**INSTRUCTIONS TO FOLLOW**. Read the data below. Every line holding the string "cone" must be copied.

[Object state change records]
▽

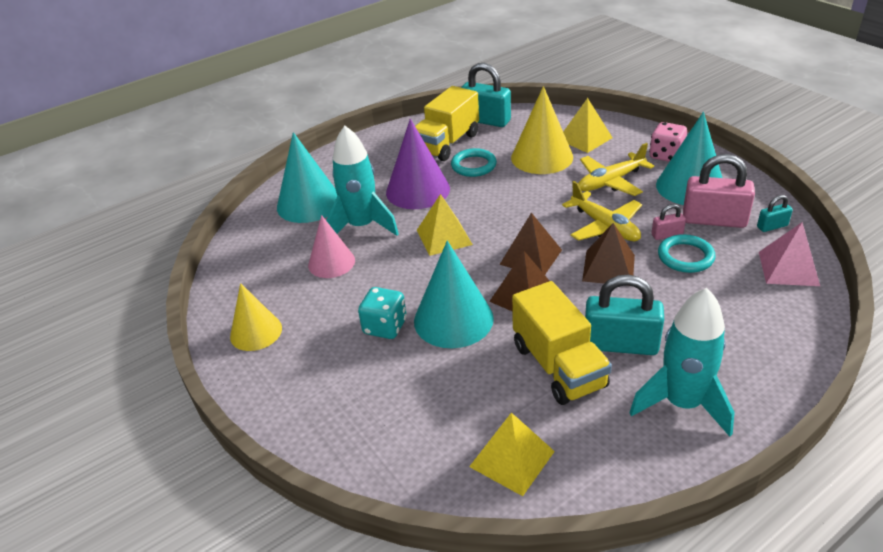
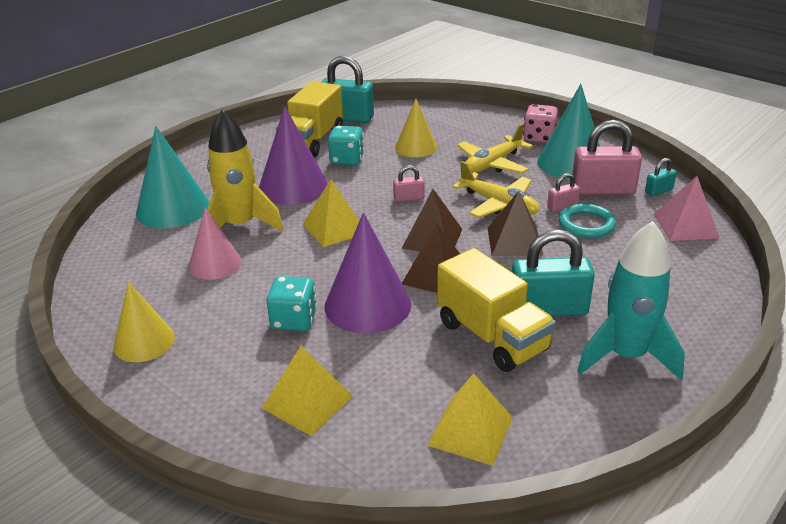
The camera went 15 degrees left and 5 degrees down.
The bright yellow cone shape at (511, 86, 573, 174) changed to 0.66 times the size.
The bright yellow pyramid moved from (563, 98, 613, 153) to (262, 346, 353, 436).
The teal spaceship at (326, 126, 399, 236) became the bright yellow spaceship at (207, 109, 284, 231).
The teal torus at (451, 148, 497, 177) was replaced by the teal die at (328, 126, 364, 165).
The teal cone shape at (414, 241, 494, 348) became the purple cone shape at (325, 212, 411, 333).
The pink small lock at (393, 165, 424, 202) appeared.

△

**ANSWER SECTION**.
The bright yellow cone shape at (511, 86, 573, 174) changed to 0.66 times the size.
The teal cone shape at (414, 241, 494, 348) became the purple cone shape at (325, 212, 411, 333).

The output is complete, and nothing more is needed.